**Assignment**. Show the lines below where "point" occurs.

**Data for processing**.
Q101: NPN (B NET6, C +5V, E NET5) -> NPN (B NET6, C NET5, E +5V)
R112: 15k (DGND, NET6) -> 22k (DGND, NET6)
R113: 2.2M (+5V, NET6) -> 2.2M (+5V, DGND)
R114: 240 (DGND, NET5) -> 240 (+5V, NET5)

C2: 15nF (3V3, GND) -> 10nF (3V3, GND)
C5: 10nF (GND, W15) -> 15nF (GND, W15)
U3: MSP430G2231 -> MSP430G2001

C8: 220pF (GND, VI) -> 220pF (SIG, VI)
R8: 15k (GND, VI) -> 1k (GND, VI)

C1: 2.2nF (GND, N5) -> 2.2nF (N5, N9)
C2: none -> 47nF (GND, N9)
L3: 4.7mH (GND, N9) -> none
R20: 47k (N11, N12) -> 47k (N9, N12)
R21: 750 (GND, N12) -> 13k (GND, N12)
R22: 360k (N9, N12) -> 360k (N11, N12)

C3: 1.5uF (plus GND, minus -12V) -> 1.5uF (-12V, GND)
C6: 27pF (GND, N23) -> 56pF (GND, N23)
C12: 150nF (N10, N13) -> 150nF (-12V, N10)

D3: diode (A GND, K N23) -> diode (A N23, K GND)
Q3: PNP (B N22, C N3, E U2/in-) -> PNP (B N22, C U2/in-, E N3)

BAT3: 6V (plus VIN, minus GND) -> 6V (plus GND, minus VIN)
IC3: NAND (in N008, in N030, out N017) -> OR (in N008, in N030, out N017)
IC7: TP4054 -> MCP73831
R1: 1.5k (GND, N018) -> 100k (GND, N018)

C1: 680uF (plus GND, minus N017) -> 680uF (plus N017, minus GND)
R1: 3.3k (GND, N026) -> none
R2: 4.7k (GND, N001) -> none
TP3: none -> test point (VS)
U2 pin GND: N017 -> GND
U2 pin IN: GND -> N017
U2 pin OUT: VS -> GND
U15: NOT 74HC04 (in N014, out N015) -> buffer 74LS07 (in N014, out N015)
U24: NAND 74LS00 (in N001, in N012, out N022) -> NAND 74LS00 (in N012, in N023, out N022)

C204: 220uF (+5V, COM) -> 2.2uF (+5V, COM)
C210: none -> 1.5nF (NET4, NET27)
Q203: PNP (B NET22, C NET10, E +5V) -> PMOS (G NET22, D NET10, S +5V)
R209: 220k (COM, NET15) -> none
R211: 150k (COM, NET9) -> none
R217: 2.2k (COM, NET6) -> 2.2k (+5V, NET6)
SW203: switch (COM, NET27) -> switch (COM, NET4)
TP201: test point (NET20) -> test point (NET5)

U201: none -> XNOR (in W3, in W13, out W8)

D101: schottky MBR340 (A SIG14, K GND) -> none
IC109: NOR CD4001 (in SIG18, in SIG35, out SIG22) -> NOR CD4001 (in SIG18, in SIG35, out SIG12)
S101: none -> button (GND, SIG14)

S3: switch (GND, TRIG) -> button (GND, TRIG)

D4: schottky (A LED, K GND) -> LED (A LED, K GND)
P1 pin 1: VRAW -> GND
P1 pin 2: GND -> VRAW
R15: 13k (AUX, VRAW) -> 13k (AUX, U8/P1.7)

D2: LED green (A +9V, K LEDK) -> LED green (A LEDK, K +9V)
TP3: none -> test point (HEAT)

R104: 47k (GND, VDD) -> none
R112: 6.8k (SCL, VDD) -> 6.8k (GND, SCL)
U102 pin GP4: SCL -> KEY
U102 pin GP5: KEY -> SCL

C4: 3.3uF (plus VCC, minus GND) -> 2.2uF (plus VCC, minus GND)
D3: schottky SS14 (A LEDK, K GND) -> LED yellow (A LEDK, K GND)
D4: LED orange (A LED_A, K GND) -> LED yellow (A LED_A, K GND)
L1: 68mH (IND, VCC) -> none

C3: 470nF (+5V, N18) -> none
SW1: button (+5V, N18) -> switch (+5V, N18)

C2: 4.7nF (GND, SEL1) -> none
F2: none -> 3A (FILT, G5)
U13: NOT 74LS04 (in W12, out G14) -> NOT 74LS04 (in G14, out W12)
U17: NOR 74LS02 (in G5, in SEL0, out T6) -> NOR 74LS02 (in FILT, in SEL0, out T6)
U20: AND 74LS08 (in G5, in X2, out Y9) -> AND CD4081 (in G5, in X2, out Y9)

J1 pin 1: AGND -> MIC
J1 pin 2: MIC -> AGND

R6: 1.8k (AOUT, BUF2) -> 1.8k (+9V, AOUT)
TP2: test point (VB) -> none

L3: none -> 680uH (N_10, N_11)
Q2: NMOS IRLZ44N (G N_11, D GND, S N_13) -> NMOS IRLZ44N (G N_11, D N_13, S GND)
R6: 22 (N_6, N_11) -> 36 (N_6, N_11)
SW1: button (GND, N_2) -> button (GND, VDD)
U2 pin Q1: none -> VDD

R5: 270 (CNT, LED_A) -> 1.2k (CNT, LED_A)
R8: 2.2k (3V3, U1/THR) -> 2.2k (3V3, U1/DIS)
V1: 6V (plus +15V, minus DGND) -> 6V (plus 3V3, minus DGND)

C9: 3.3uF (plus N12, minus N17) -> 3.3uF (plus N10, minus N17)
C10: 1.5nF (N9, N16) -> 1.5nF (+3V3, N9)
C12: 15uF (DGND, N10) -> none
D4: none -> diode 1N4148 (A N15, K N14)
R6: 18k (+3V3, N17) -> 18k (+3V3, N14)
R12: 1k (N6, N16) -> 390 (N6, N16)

**Response for this exercise**.
TP3: none -> test point (VS)
TP201: test point (NET20) -> test point (NET5)
TP3: none -> test point (HEAT)
TP2: test point (VB) -> none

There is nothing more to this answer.